Instructions for the task — Working from the top of the listing below, retype each line through the line containing "The pure white bedside", both included, with no pictures.

Data listing —

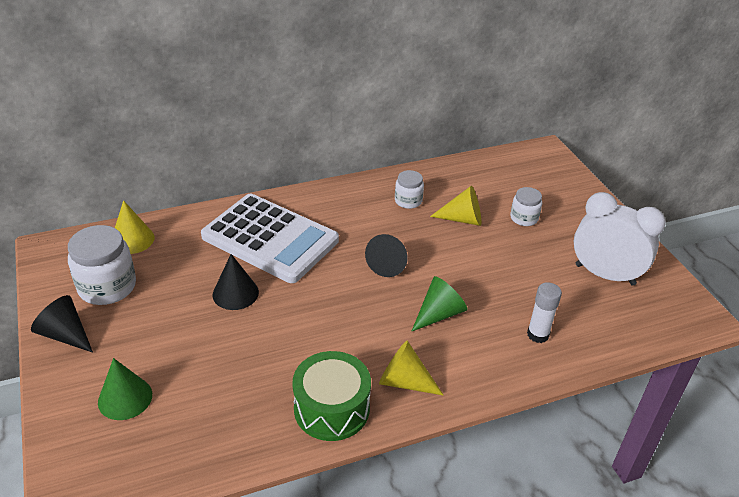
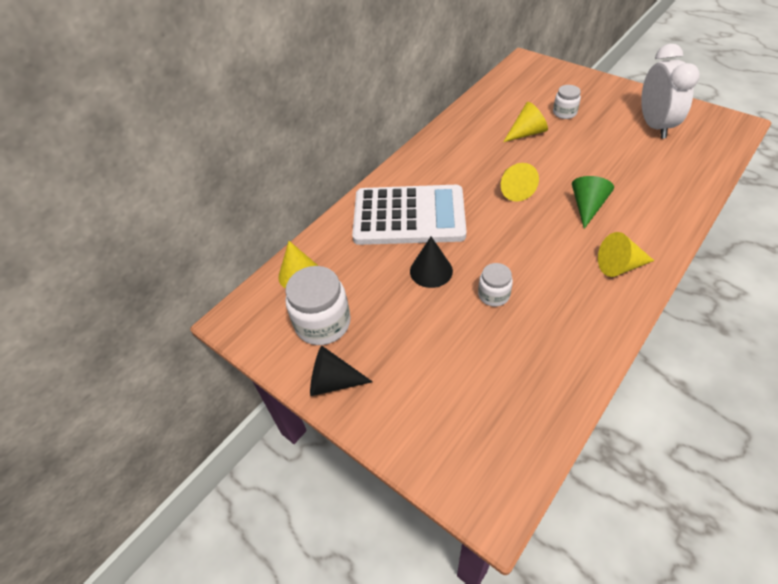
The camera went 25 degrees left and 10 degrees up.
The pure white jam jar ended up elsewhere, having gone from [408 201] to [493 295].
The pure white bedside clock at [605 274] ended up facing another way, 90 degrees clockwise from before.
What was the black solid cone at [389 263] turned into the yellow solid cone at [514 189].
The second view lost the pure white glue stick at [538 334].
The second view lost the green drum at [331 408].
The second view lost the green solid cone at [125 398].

Reply to the task —
The camera went 25 degrees left and 10 degrees up.
The pure white jam jar ended up elsewhere, having gone from [408 201] to [493 295].
The pure white bedside clock at [605 274] ended up facing another way, 90 degrees clockwise from before.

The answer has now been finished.